> _Try it_
Please copy out every line of the listing below in which the word "rosy" appears.

> _Exercise inputs_
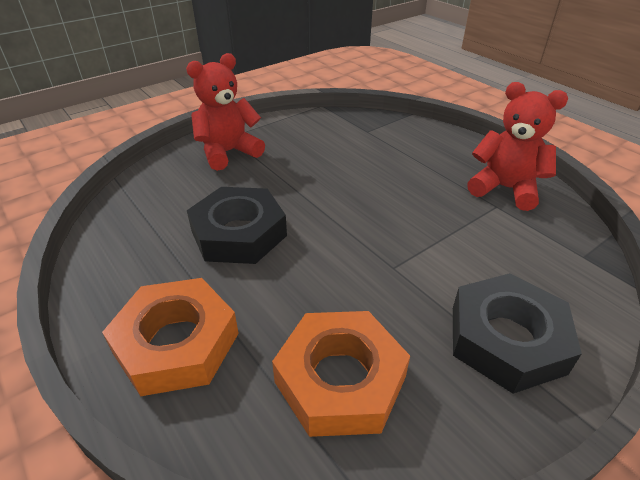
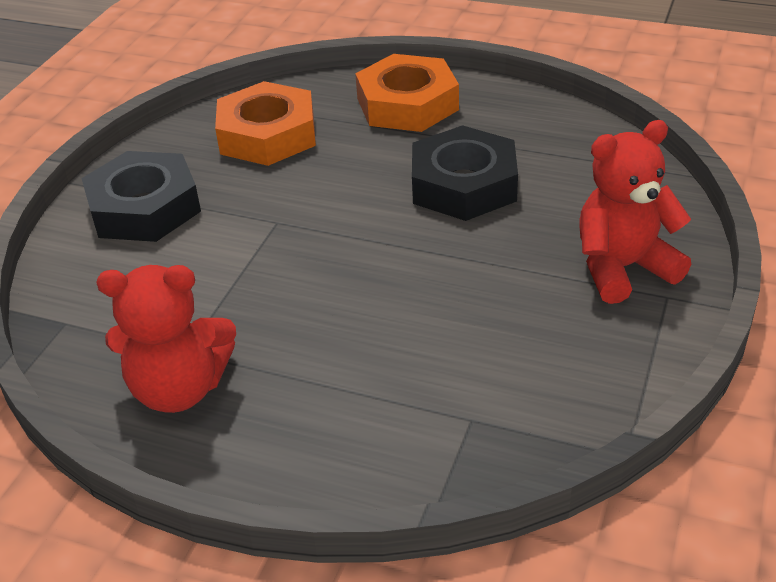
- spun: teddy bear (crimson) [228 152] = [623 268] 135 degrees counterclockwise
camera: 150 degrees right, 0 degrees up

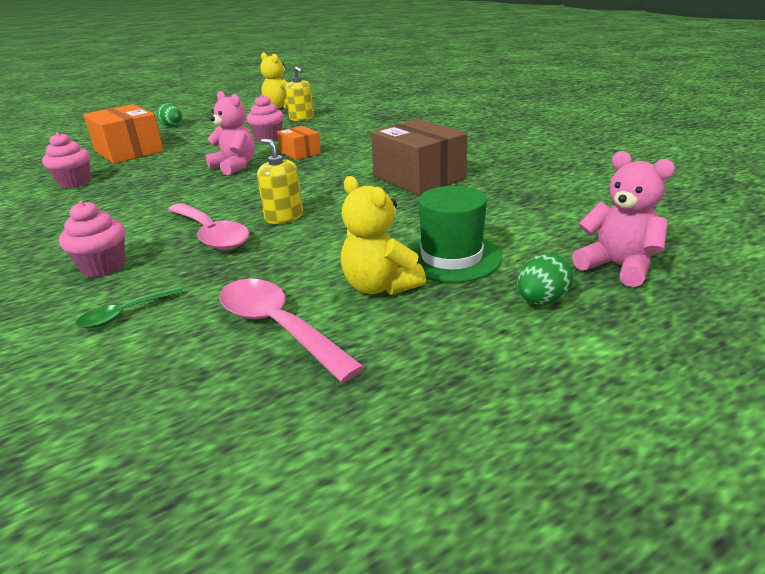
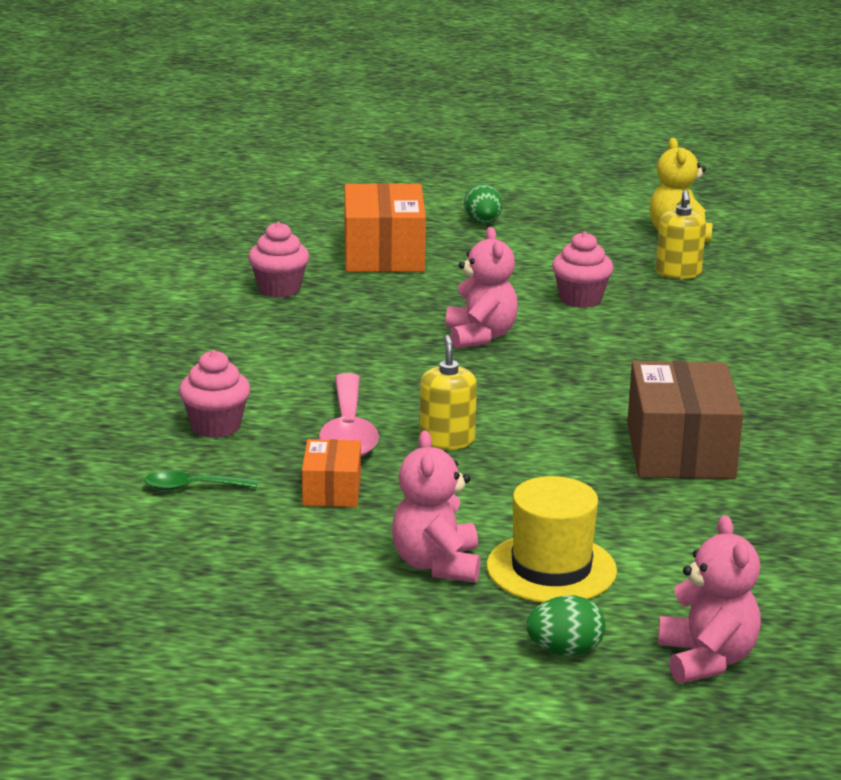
- relocated: parcel (bright orange) [300 153] to [332 490]
- colour: teddy bear (golden) [380 286] to teddy bear (rosy) [437 565]
- colour: hat (green) [451 257] to hat (golden) [551 568]
- missing: spoon (rosy) [277 327]
camera: 35 degrees right, 5 degrees down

> _Written solution_
- colour: teddy bear (golden) [380 286] to teddy bear (rosy) [437 565]
- missing: spoon (rosy) [277 327]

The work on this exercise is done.